> _Dataset records_
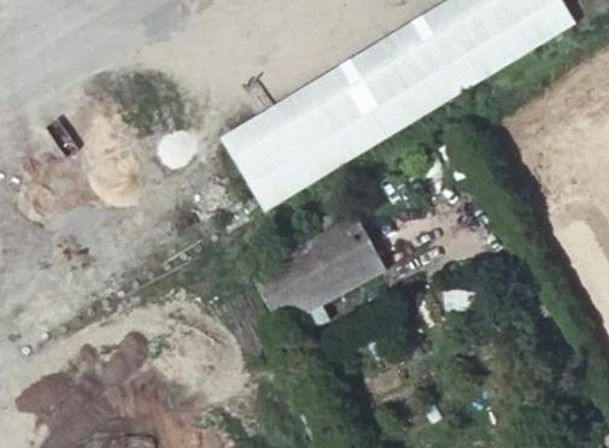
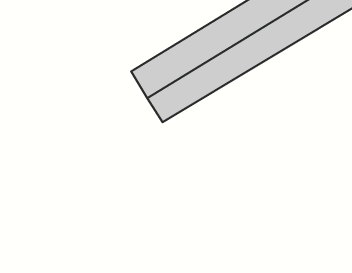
building: [248,200,385,324] -> none

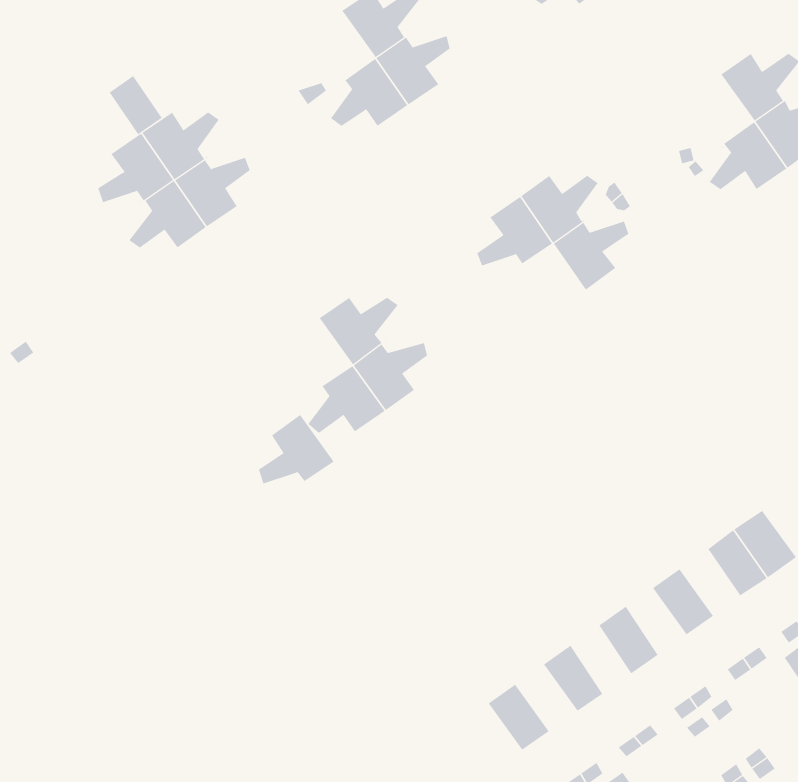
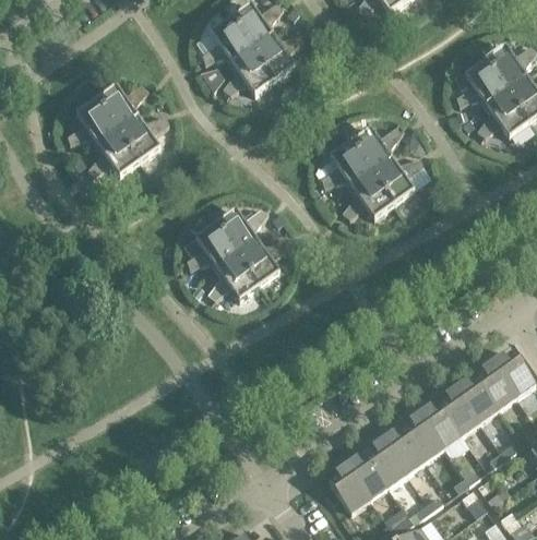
building: none -> [202,16,253,64]
building: none -> [456,59,508,107]
building: [109,75,162,135] -> none
building: none -> [342,172,394,218]
building: [258,414,335,484] -> [187,223,238,269]
building: none -> [457,377,498,422]
building: none -> [421,404,462,448]
building: none -> [384,429,425,475]
building: none -> [347,455,389,500]

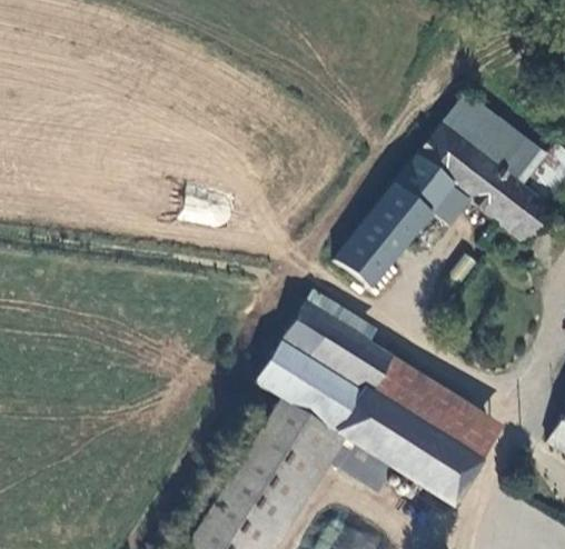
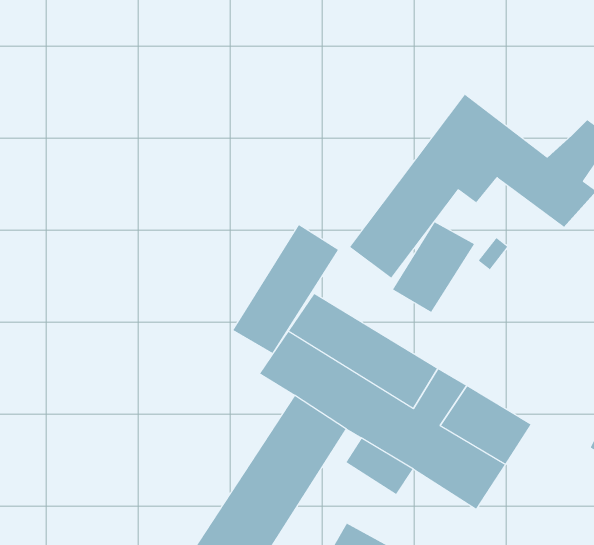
building: [442,97,539,178] -> none
building: none -> [392,221,475,313]
building: none -> [232,224,339,354]

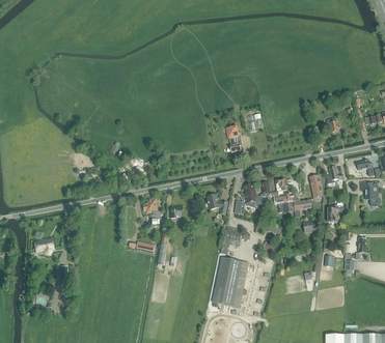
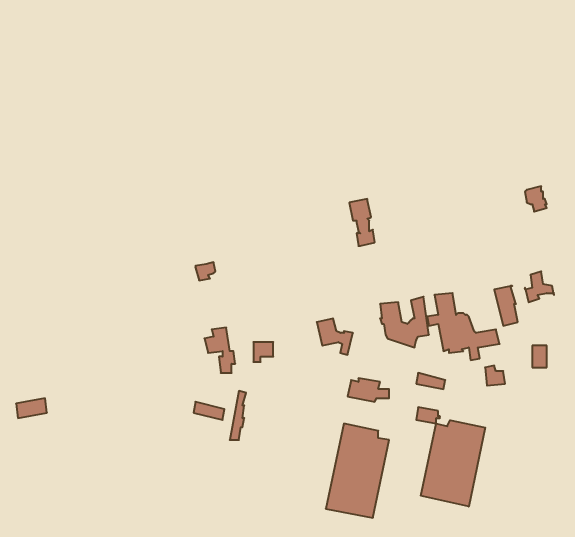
building: none -> [421,420,485,507]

> _What you have to do_
Reproduce exactly and only the lines from the "building: none -> [384,429,425,475]" line to the last line of the records above. Do not carry over any pictures.

> _Answer to the problem_
building: none -> [384,429,425,475]
building: none -> [347,455,389,500]

building: [442,97,539,178] -> none
building: none -> [392,221,475,313]
building: none -> [232,224,339,354]

building: none -> [421,420,485,507]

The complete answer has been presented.